[What you should do]:
Check each line of the data for "capsule", and copy the ones that have it.

[Excerpted data]:
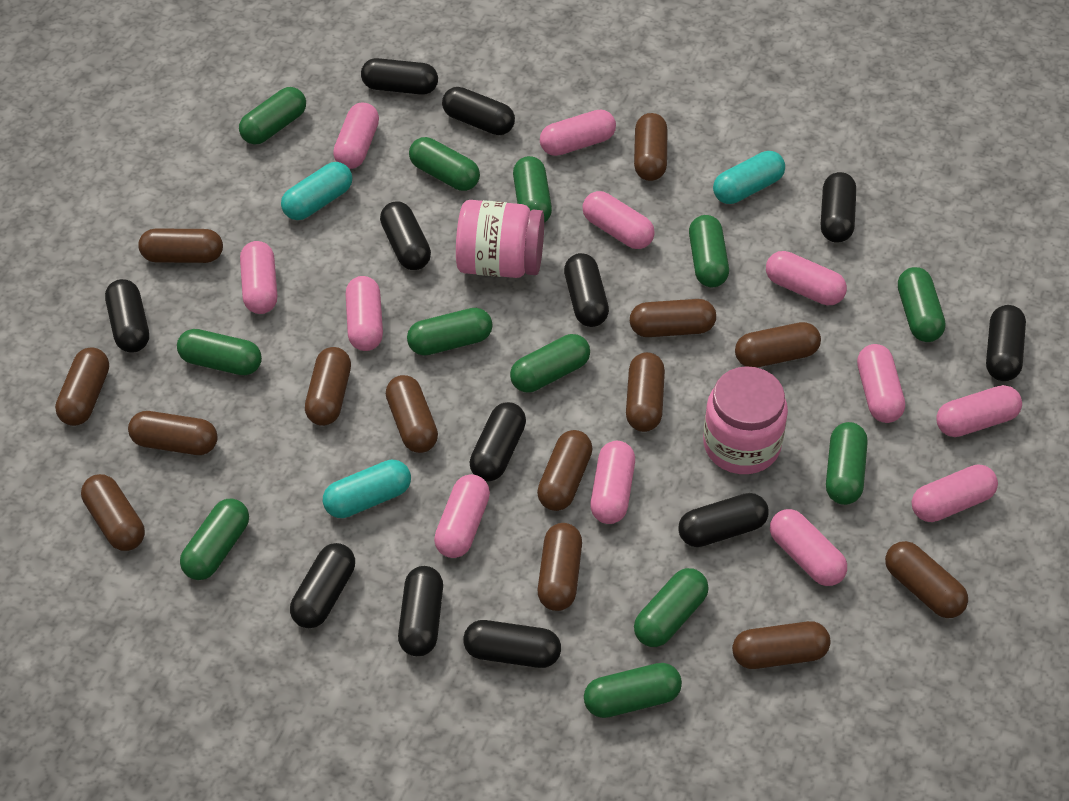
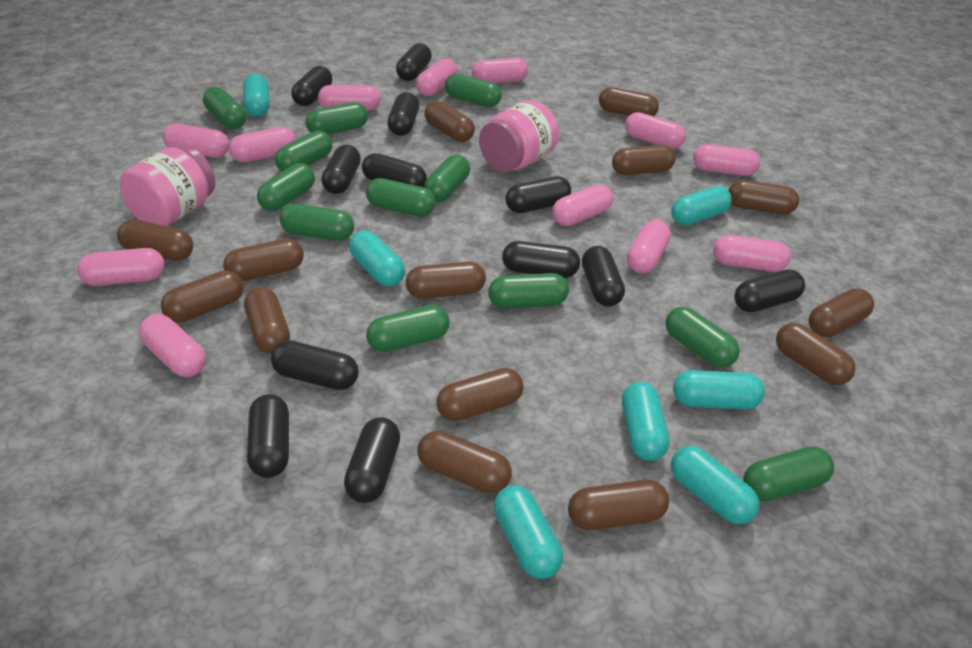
turquoise capsule: 3 -> 7

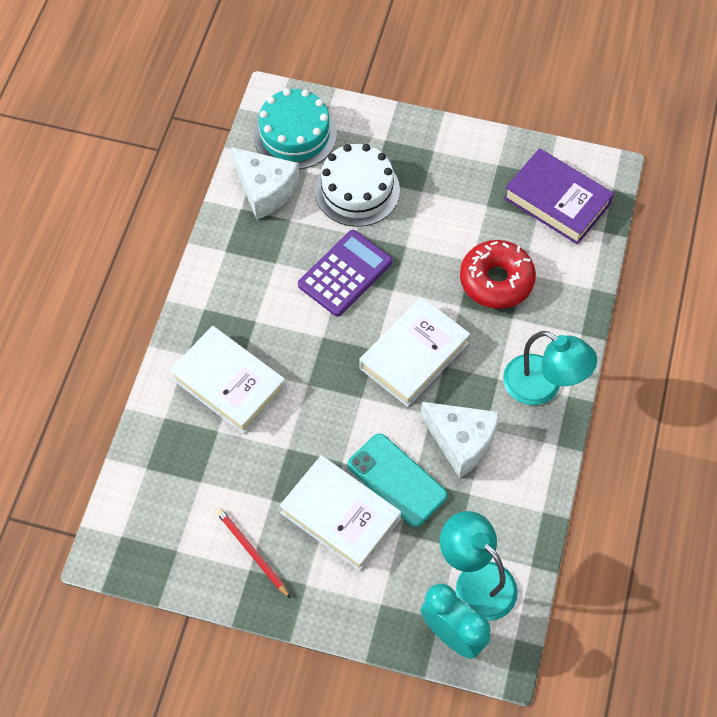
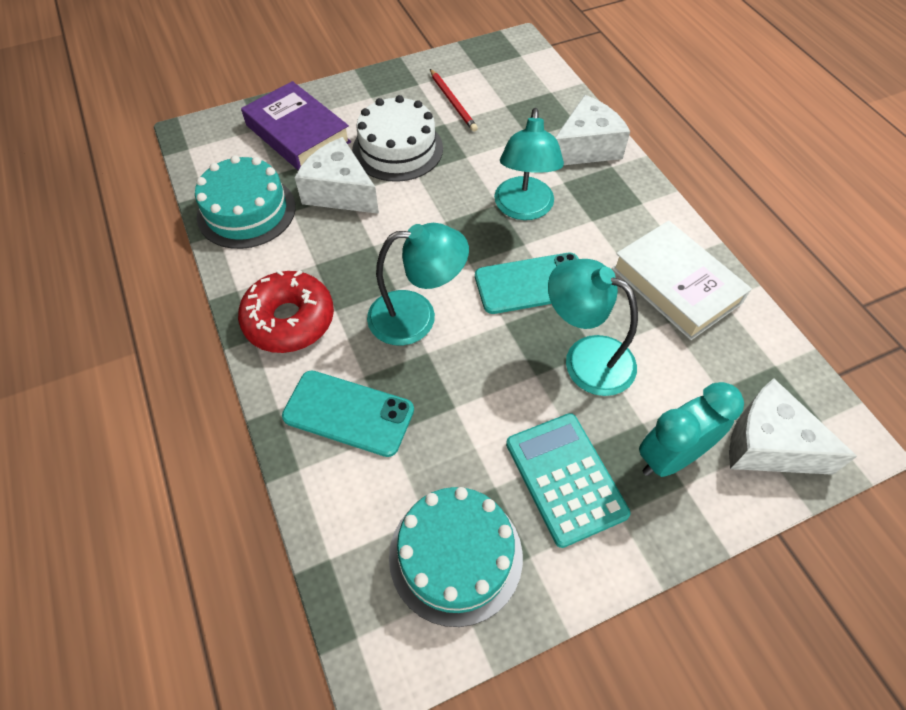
purple calculator: 1 -> 0
turquoise cake: 1 -> 2
turquoise calculator: 0 -> 1
turquoise lamp: 2 -> 3
turquoise phone: 1 -> 2
white book: 3 -> 1
white cheese: 2 -> 3

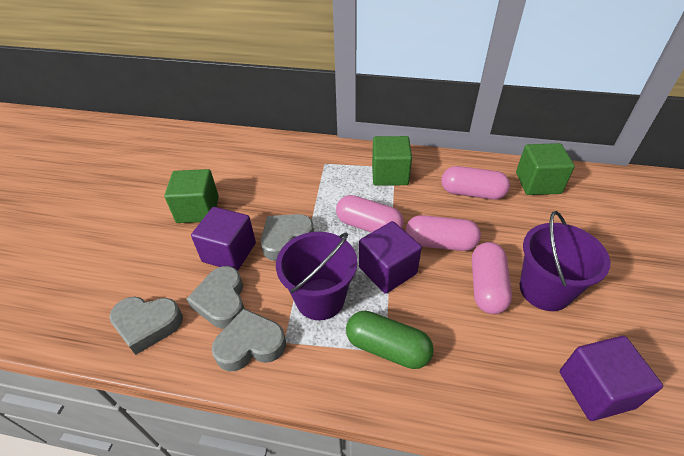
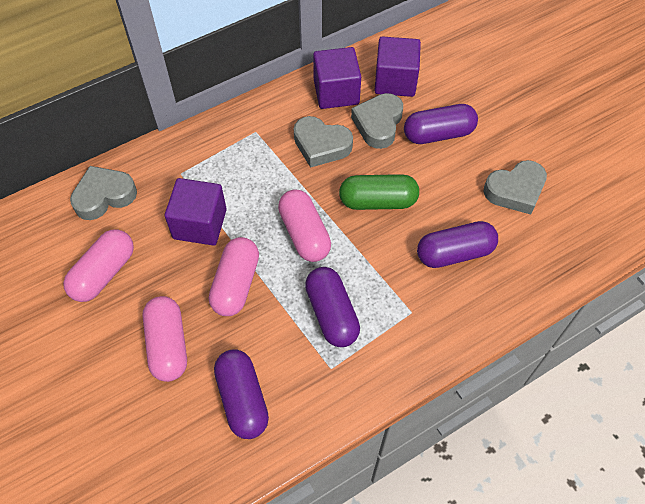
green cube: 3 -> 0
purple bucket: 2 -> 0
purple capsule: 0 -> 4

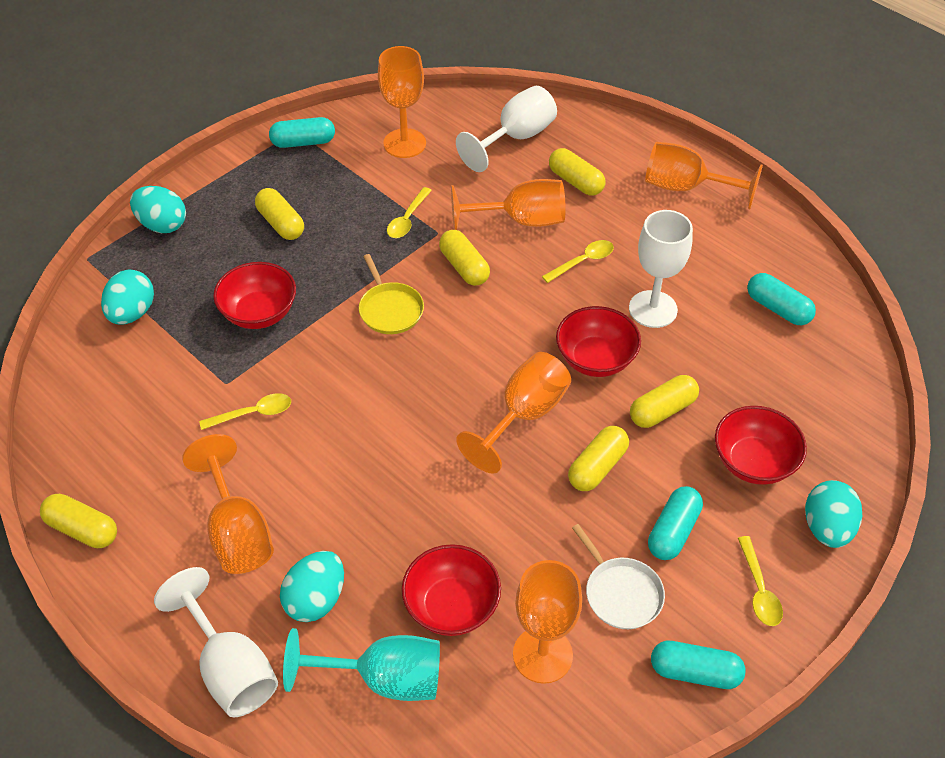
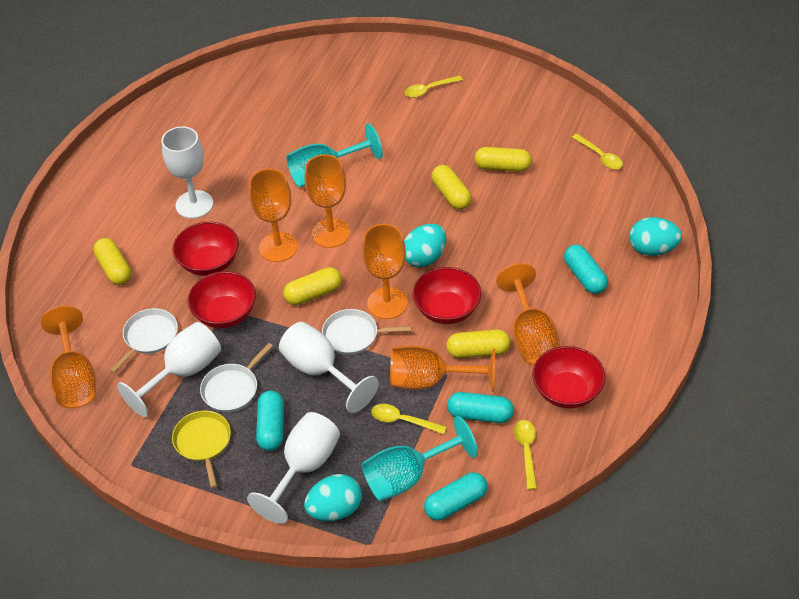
turquoise egg: 4 -> 3
turquoise goblet: 1 -> 2
white goblet: 3 -> 4
white pan: 1 -> 3
yellow capsule: 6 -> 5

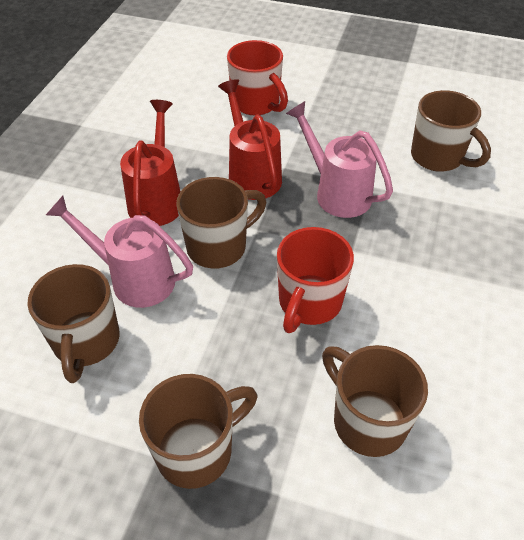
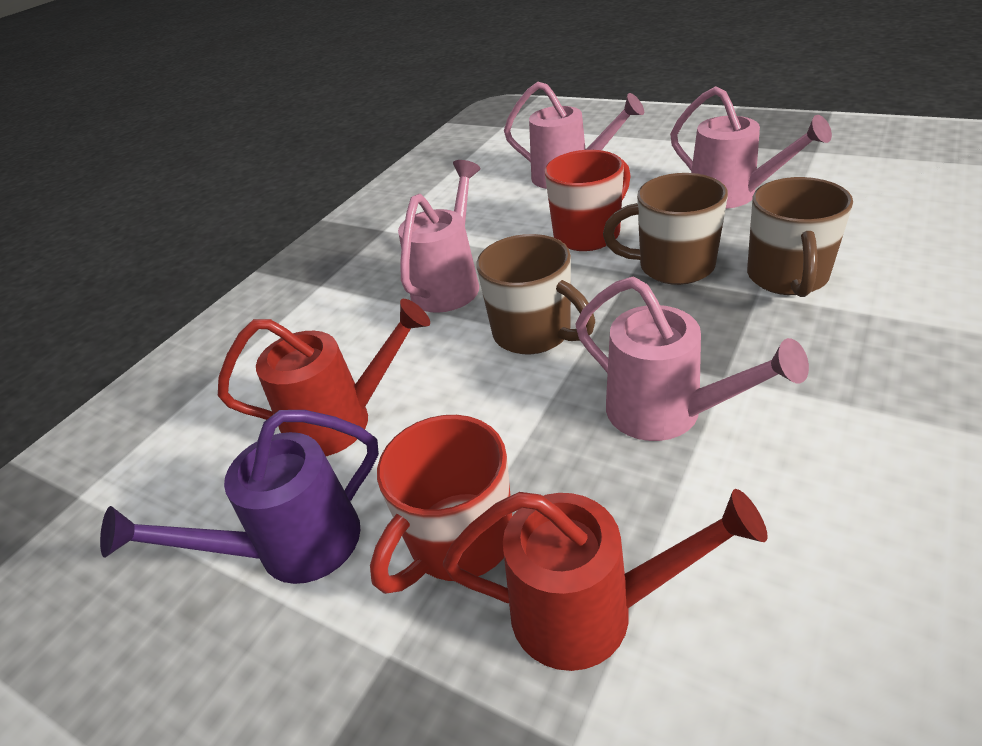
brown mug: 5 -> 3
pink watering can: 2 -> 4
purple watering can: 0 -> 1

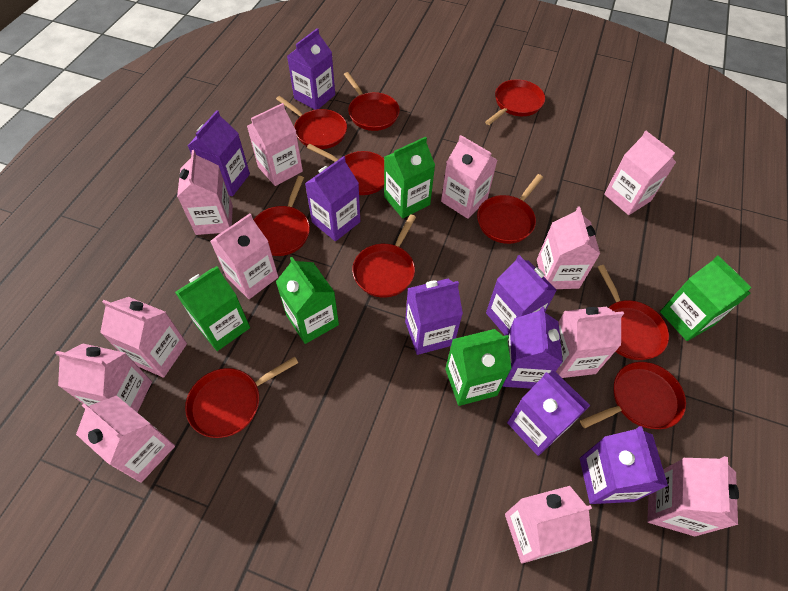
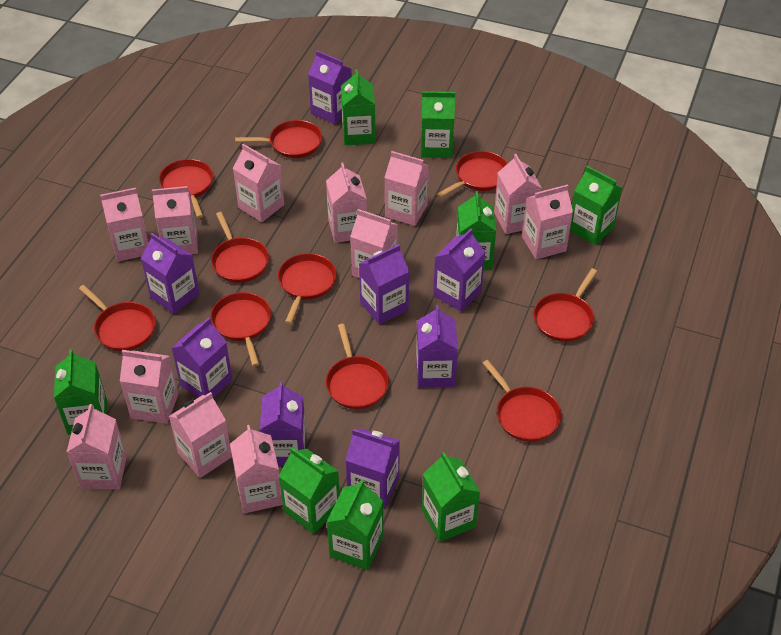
green carton: 5 -> 8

[Your response]:
turquoise capsule: 3 -> 7
purple capsule: 0 -> 4
yellow capsule: 6 -> 5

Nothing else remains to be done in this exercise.